Your answer should be the lines from the one with "black line: (135, 39) -> (113, 20), moved" to the end of the data below, both included, exact and free of pictures.

- - - -

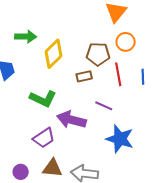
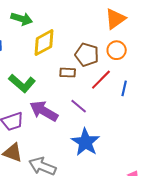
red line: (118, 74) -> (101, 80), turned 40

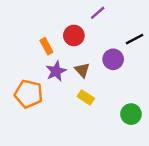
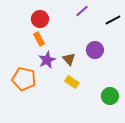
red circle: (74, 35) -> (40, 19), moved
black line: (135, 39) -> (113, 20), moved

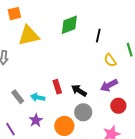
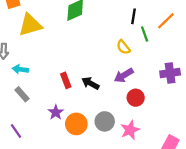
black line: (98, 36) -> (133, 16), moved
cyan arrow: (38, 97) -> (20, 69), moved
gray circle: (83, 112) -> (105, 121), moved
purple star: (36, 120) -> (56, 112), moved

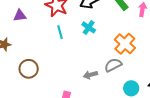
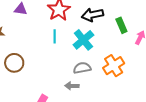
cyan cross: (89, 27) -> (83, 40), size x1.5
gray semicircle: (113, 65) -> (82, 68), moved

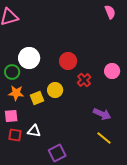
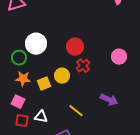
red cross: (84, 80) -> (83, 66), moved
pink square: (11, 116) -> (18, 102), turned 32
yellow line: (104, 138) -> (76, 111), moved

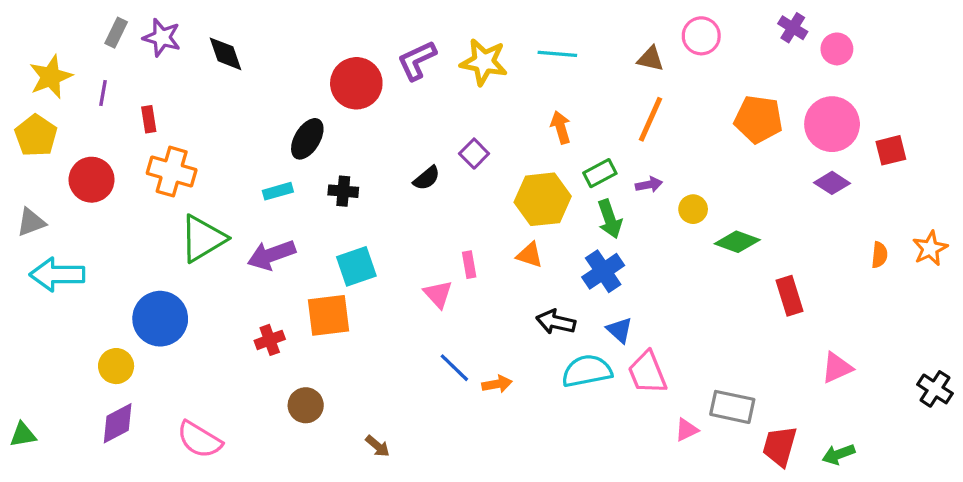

- - - -

Answer to this exercise.
black line: (135, 39) -> (113, 20), moved

black line: (98, 36) -> (133, 16), moved
cyan arrow: (38, 97) -> (20, 69), moved
gray circle: (83, 112) -> (105, 121), moved
purple star: (36, 120) -> (56, 112), moved

cyan cross: (89, 27) -> (83, 40), size x1.5
gray semicircle: (113, 65) -> (82, 68), moved

red cross: (84, 80) -> (83, 66), moved
pink square: (11, 116) -> (18, 102), turned 32
yellow line: (104, 138) -> (76, 111), moved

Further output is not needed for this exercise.